BEGIN Provided material

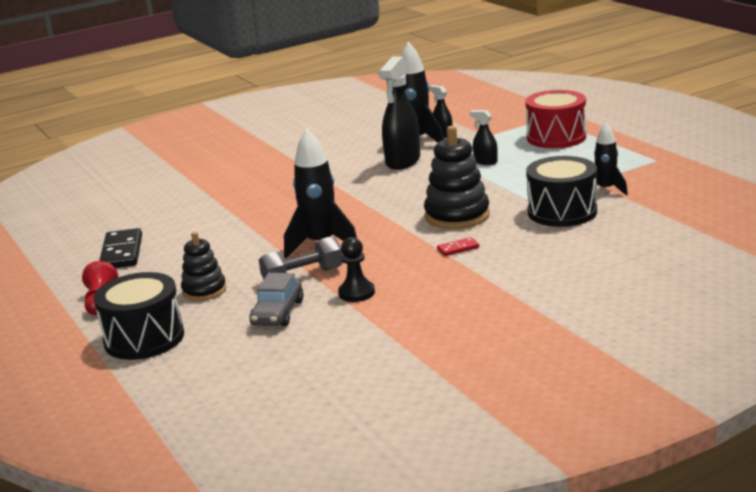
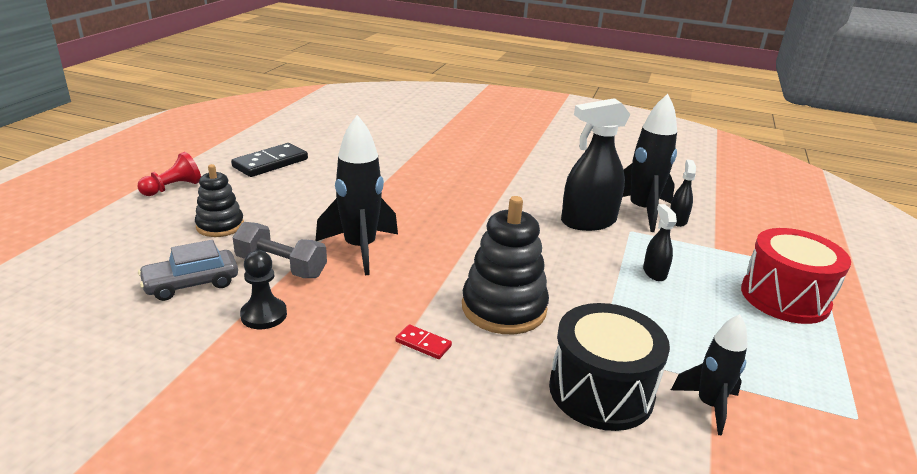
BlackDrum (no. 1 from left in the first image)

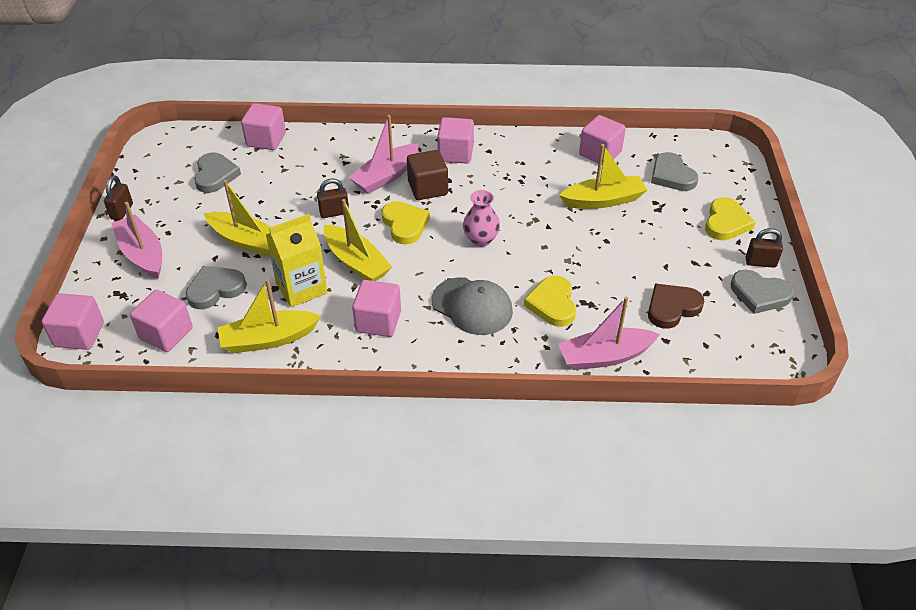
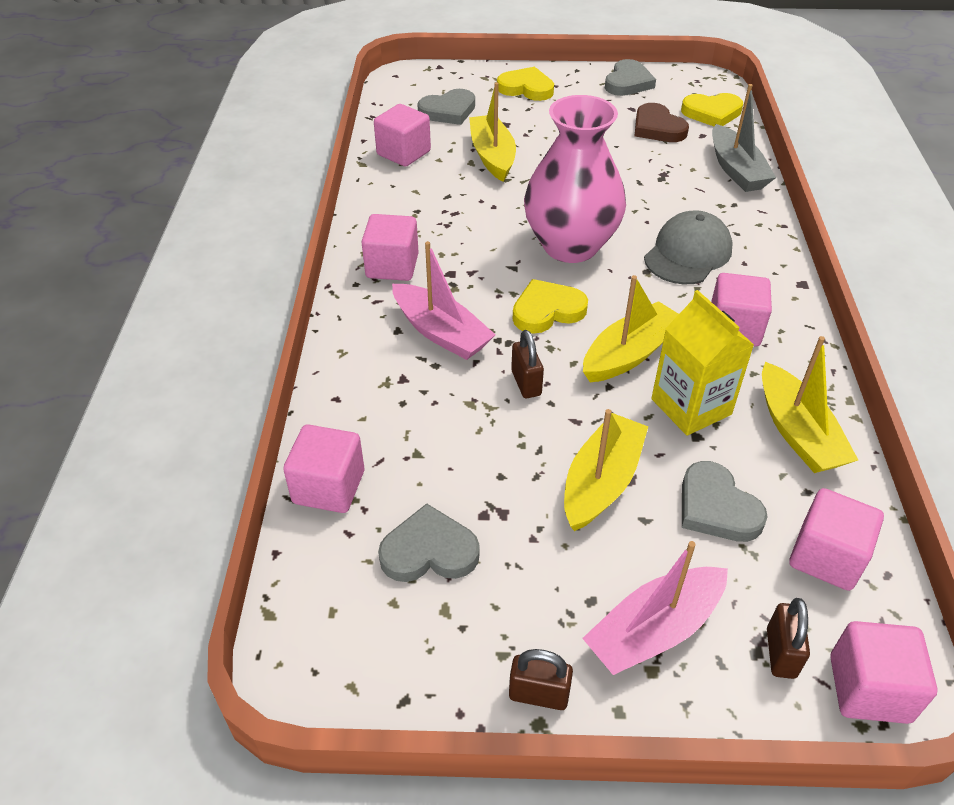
BrownCube; YellowHeart (no. 3 from left); BrownPadlock (no. 3 from left); GreyBoat; PinkVase

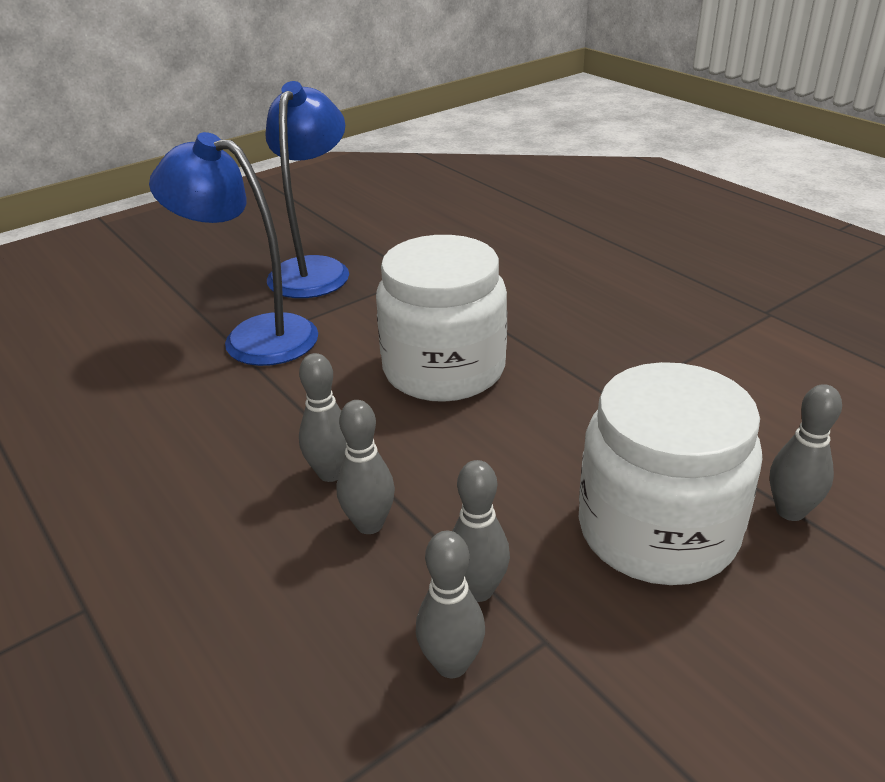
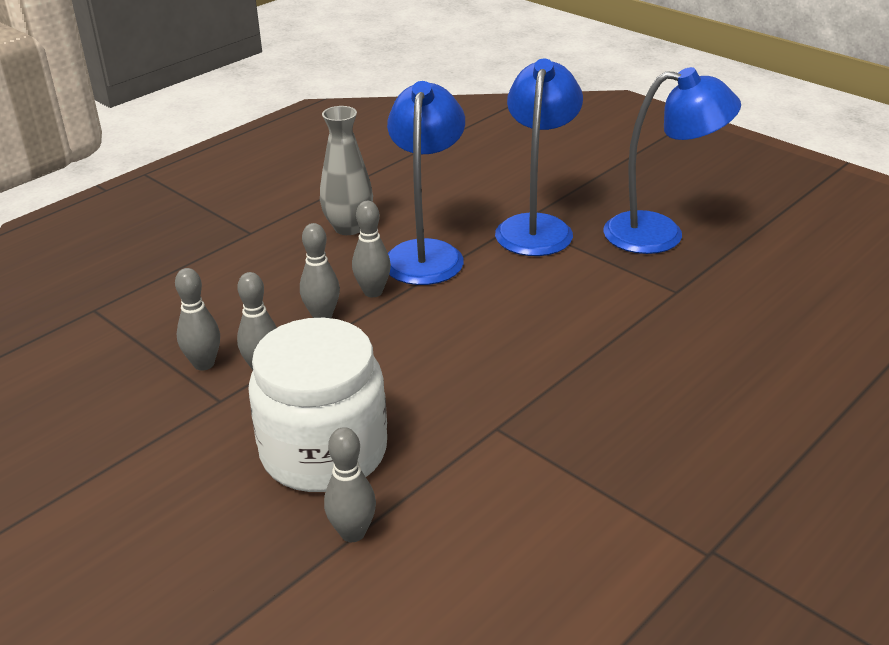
WhiteJar (no. 1 from left in the first image); GreyVase; BlueLamp (no. 1 from left)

END Provided material

Pick out all lines from the data above in which the word "first" appears.

Task response:
BlackDrum (no. 1 from left in the first image)
WhiteJar (no. 1 from left in the first image); GreyVase; BlueLamp (no. 1 from left)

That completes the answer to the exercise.